**What you need to do:** With the string "none" as the filter, copy each matching line from the records.

**Exercise input:**
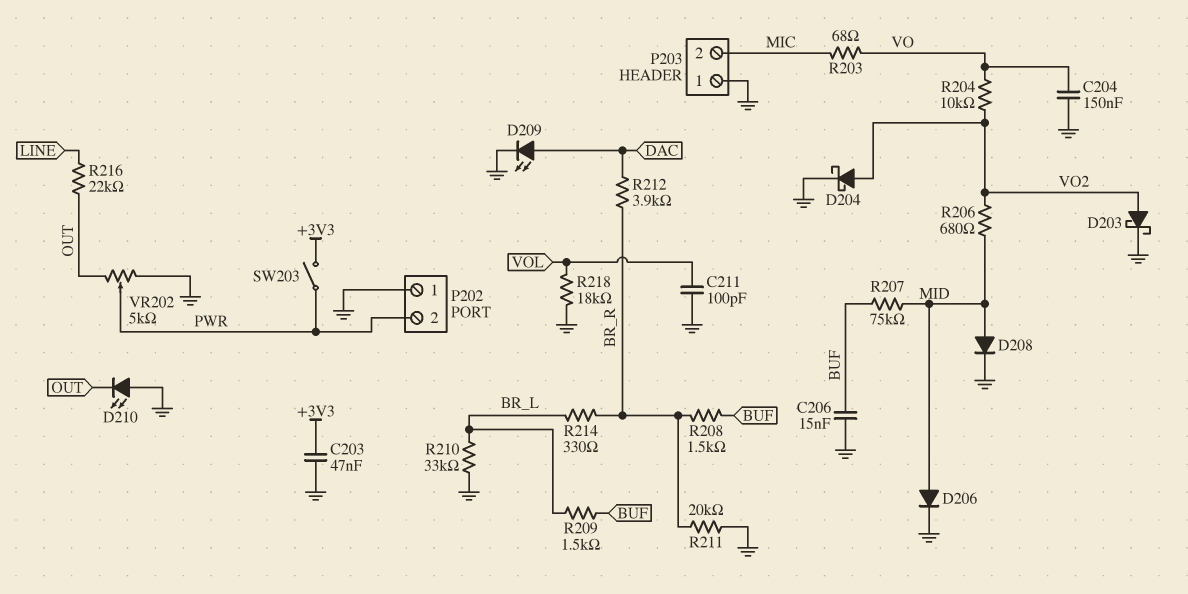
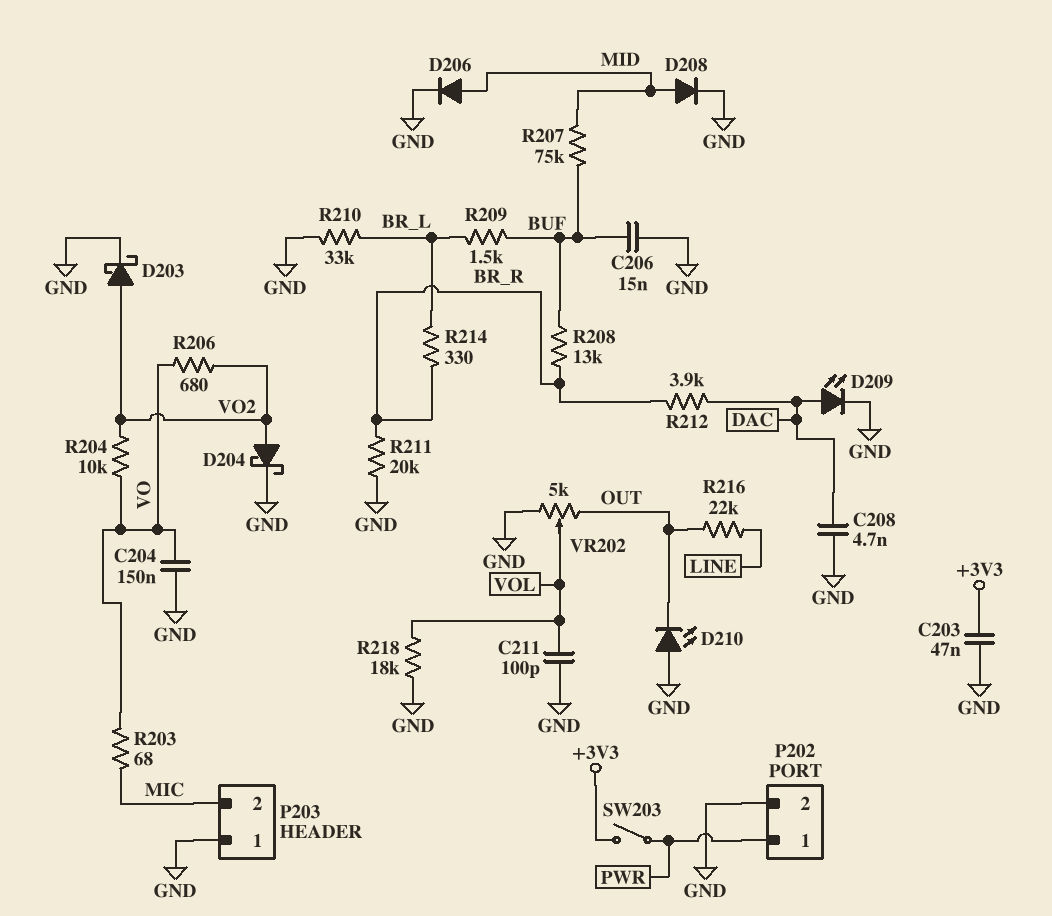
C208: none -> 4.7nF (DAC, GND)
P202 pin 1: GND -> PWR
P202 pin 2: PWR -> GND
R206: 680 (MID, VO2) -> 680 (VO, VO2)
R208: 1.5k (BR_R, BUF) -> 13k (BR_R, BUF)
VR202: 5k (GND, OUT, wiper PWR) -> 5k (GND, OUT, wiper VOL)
==
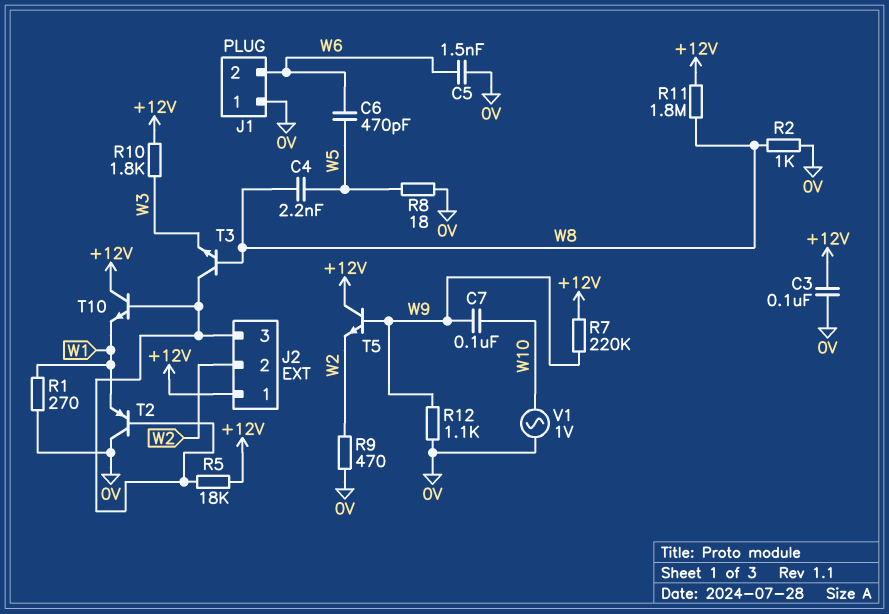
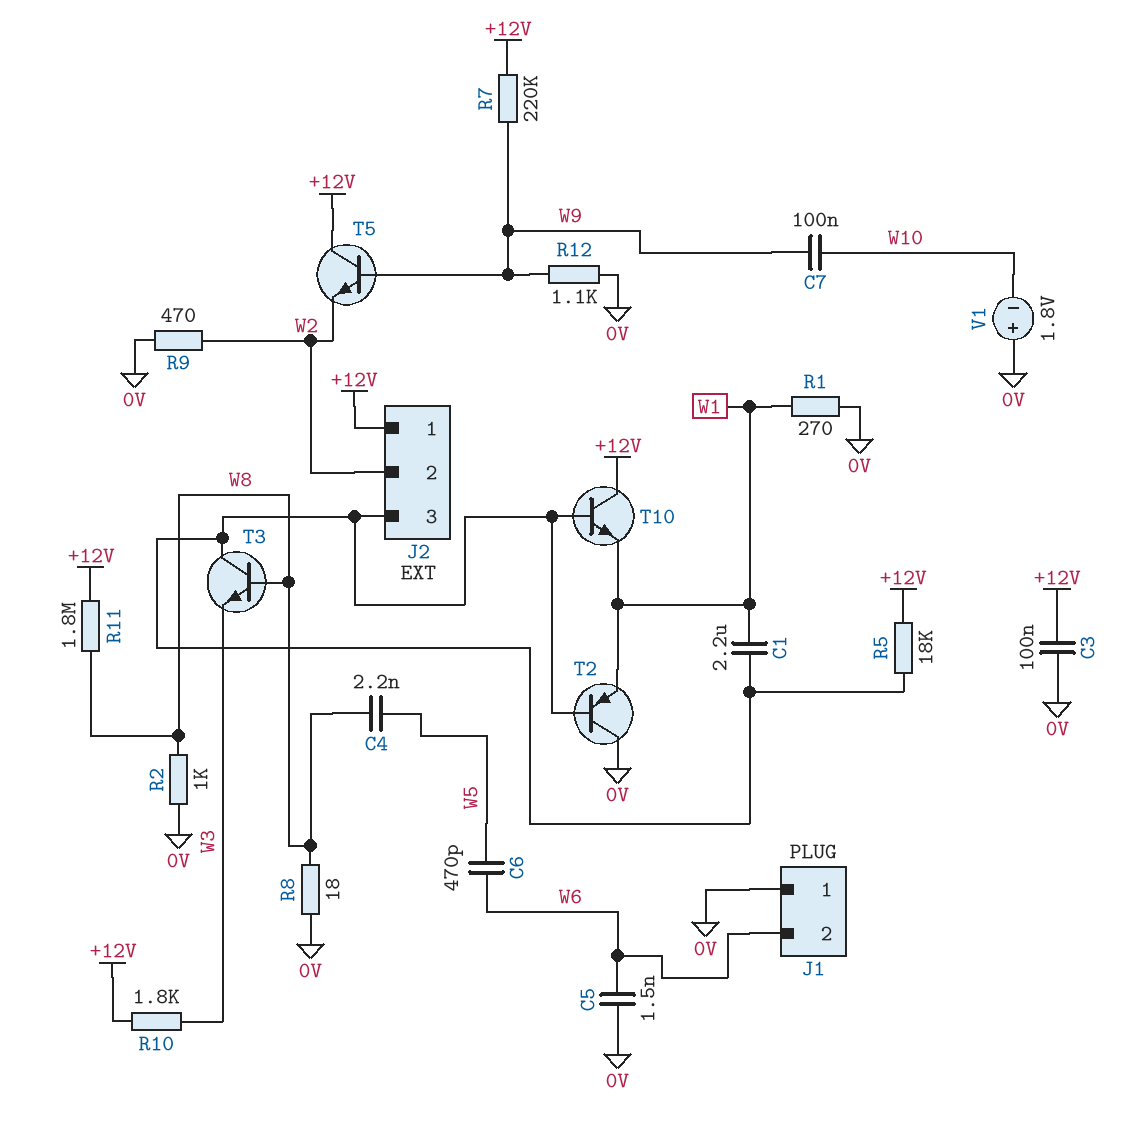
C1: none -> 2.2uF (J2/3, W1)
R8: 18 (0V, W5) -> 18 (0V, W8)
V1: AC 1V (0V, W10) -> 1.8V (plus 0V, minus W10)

**Completed exercise:**
C208: none -> 4.7nF (DAC, GND)
C1: none -> 2.2uF (J2/3, W1)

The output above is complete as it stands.